§ **Dataset section**:
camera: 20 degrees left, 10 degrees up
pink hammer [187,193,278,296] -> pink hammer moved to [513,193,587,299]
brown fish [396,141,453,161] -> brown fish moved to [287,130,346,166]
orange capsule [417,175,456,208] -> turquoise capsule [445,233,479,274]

§ **Exercise instructions**: Return the full material exactly.

§ **Task response**:
camera: 20 degrees left, 10 degrees up
pink hammer [187,193,278,296] -> pink hammer moved to [513,193,587,299]
brown fish [396,141,453,161] -> brown fish moved to [287,130,346,166]
orange capsule [417,175,456,208] -> turquoise capsule [445,233,479,274]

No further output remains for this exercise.